[Records from a data collection]
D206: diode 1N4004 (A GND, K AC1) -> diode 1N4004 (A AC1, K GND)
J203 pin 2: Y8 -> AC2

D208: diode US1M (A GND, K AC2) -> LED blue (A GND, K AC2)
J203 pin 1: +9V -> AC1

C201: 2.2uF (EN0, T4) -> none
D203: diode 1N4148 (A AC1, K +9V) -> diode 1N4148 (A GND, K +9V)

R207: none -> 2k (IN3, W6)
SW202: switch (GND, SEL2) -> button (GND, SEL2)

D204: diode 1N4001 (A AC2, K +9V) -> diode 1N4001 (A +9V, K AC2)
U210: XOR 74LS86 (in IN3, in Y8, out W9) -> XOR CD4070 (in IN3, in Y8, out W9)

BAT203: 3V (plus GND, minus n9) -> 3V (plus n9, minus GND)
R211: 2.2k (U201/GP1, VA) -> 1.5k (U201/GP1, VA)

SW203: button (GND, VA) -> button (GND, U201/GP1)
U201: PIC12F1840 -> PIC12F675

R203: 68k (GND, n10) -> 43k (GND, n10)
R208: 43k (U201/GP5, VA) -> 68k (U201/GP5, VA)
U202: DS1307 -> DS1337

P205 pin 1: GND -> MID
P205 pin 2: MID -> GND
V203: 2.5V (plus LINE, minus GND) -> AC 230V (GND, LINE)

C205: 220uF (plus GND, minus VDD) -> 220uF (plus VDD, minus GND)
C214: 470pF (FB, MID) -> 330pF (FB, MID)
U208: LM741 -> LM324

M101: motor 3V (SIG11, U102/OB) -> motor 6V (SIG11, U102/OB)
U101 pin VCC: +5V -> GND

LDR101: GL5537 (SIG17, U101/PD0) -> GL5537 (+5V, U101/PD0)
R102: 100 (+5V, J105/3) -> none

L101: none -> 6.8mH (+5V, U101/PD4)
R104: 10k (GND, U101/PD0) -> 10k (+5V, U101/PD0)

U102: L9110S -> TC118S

== Assignment ==
Give the lines again, exactly as they stand, from the beginning of the data through the line with "D204: diode 1N4001".

== Exercise result ==
D206: diode 1N4004 (A GND, K AC1) -> diode 1N4004 (A AC1, K GND)
J203 pin 2: Y8 -> AC2

D208: diode US1M (A GND, K AC2) -> LED blue (A GND, K AC2)
J203 pin 1: +9V -> AC1

C201: 2.2uF (EN0, T4) -> none
D203: diode 1N4148 (A AC1, K +9V) -> diode 1N4148 (A GND, K +9V)

R207: none -> 2k (IN3, W6)
SW202: switch (GND, SEL2) -> button (GND, SEL2)

D204: diode 1N4001 (A AC2, K +9V) -> diode 1N4001 (A +9V, K AC2)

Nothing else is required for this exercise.